◆ **What is expected**: Line by line, retype the material below exactly, from its first line up to and including the one holding "floor lamp: (207, 123) -> (101, 148), moved".
----------------
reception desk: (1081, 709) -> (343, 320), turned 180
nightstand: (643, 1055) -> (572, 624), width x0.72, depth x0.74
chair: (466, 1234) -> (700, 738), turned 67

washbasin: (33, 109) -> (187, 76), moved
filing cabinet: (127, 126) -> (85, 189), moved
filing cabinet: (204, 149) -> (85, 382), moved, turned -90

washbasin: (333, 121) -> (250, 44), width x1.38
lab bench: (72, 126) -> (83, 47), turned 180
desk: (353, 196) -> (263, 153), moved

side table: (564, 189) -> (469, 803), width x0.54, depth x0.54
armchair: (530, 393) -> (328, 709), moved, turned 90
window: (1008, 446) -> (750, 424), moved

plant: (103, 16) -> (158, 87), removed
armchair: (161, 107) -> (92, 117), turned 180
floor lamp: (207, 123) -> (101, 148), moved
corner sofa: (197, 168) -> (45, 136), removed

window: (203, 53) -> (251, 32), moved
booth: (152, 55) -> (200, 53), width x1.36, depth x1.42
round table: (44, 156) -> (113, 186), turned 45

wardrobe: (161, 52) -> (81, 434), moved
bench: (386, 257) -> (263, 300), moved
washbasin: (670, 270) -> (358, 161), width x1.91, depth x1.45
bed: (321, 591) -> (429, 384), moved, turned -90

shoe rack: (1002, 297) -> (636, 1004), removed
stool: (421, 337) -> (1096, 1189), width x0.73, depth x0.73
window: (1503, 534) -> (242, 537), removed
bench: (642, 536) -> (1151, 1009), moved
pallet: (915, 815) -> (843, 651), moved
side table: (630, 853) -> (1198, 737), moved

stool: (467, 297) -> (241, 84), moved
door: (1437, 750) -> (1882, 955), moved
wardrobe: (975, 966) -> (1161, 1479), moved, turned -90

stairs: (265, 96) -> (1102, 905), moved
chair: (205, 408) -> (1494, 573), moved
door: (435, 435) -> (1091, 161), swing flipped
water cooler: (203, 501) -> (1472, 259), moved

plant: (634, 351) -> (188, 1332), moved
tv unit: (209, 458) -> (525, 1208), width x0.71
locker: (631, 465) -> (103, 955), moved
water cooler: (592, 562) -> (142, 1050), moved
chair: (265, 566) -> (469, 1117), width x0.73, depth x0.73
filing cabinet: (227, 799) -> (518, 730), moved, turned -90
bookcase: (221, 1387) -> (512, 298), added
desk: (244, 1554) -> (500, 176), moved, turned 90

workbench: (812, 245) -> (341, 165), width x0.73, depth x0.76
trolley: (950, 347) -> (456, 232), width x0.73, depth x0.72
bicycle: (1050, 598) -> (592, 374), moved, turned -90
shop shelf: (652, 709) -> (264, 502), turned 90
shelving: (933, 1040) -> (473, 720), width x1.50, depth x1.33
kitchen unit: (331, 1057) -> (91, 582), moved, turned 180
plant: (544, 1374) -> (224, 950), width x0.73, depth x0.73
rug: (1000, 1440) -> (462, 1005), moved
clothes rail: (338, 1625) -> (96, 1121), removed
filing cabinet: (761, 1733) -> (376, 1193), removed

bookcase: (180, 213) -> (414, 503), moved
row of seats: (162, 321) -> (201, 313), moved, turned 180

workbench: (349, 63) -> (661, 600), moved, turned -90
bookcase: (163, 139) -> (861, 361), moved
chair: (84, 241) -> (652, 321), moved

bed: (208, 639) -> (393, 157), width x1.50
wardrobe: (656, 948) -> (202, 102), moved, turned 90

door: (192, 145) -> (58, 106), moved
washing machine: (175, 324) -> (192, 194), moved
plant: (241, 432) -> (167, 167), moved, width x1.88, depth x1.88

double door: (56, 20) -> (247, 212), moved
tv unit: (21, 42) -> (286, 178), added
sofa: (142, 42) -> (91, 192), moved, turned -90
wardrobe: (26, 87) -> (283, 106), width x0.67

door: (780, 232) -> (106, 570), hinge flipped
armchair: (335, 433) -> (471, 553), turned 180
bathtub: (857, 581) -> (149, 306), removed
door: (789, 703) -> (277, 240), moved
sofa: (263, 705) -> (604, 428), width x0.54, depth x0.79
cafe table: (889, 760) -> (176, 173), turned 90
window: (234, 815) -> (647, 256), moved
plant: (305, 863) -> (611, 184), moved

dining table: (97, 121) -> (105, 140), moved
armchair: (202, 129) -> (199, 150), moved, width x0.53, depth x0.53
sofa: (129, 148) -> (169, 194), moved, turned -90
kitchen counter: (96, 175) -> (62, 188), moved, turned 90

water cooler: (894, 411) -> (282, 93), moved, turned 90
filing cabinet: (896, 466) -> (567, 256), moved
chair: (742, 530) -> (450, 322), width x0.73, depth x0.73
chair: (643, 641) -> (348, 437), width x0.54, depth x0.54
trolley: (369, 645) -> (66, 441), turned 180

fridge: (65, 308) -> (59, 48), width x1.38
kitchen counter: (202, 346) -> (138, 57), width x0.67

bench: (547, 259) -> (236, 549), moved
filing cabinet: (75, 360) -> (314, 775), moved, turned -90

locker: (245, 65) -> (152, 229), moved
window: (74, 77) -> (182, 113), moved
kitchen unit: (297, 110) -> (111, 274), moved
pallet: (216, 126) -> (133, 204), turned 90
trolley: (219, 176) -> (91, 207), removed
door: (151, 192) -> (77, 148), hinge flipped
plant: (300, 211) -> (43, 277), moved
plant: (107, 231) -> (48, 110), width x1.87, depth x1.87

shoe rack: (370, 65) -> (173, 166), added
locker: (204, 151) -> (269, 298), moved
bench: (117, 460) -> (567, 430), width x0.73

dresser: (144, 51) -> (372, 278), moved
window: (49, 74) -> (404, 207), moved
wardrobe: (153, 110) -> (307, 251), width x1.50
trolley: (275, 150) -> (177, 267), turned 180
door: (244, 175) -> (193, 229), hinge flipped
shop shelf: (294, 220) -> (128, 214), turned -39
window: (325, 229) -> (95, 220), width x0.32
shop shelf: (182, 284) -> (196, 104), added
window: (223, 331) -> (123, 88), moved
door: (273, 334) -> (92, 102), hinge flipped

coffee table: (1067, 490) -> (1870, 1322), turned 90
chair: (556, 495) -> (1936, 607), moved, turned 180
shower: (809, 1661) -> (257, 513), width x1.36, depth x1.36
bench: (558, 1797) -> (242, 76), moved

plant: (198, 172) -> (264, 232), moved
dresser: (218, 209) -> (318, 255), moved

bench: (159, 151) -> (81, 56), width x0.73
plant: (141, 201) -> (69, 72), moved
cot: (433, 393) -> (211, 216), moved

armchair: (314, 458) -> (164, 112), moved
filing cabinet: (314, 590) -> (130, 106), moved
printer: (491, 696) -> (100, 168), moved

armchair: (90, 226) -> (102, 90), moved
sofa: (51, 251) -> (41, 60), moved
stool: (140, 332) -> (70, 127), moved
----------------
◆ **Response**:
reception desk: (1081, 709) -> (343, 320), turned 180
nightstand: (643, 1055) -> (572, 624), width x0.72, depth x0.74
chair: (466, 1234) -> (700, 738), turned 67

washbasin: (33, 109) -> (187, 76), moved
filing cabinet: (127, 126) -> (85, 189), moved
filing cabinet: (204, 149) -> (85, 382), moved, turned -90

washbasin: (333, 121) -> (250, 44), width x1.38
lab bench: (72, 126) -> (83, 47), turned 180
desk: (353, 196) -> (263, 153), moved

side table: (564, 189) -> (469, 803), width x0.54, depth x0.54
armchair: (530, 393) -> (328, 709), moved, turned 90
window: (1008, 446) -> (750, 424), moved

plant: (103, 16) -> (158, 87), removed
armchair: (161, 107) -> (92, 117), turned 180
floor lamp: (207, 123) -> (101, 148), moved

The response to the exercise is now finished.